===== RECORDS TO USE =====

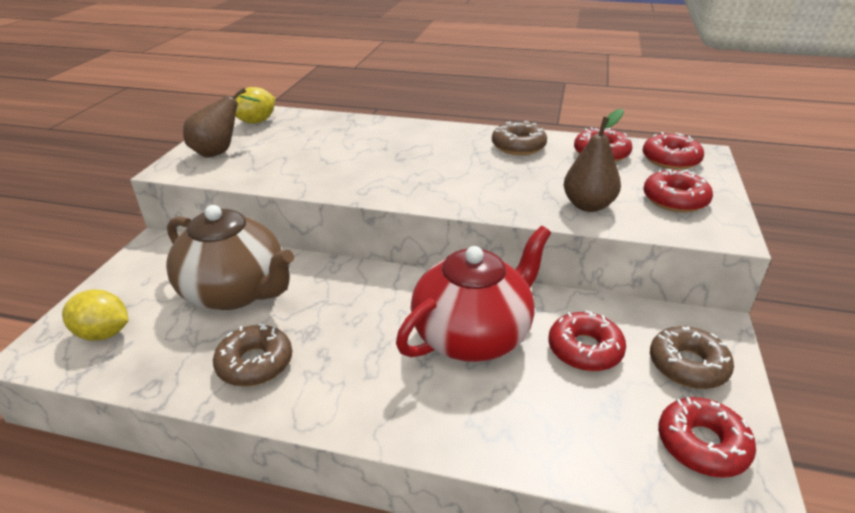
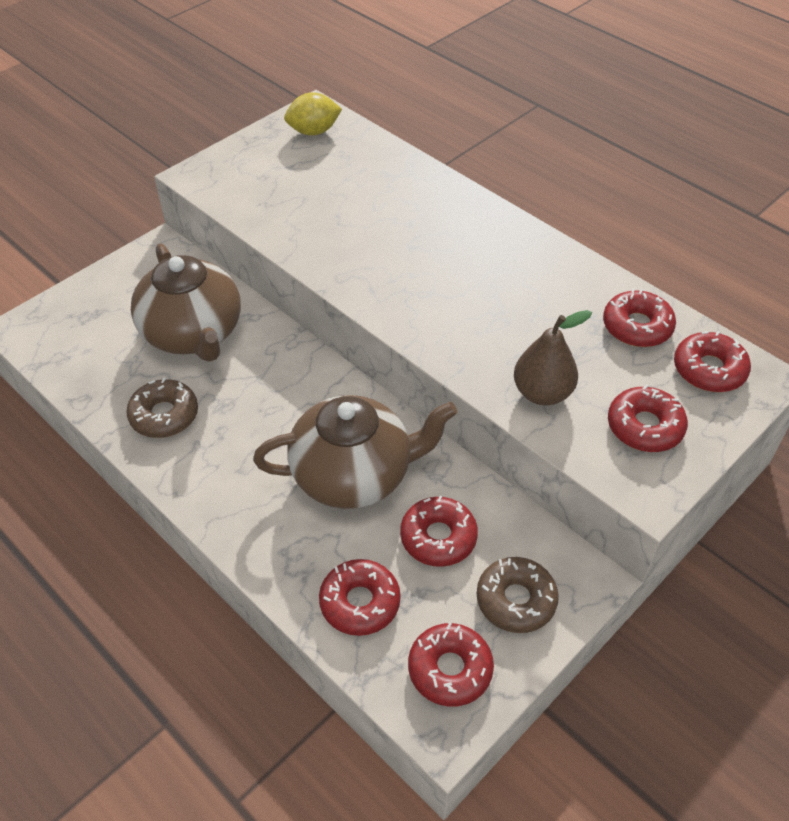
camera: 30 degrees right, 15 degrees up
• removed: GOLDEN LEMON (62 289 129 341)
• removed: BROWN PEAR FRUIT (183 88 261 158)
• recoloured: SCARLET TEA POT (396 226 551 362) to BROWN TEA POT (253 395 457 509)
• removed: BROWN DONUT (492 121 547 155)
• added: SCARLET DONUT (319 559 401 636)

=====

Word for word, write out each of the records, but not the pictures.

camera: 30 degrees right, 15 degrees up
• removed: GOLDEN LEMON (62 289 129 341)
• removed: BROWN PEAR FRUIT (183 88 261 158)
• recoloured: SCARLET TEA POT (396 226 551 362) to BROWN TEA POT (253 395 457 509)
• removed: BROWN DONUT (492 121 547 155)
• added: SCARLET DONUT (319 559 401 636)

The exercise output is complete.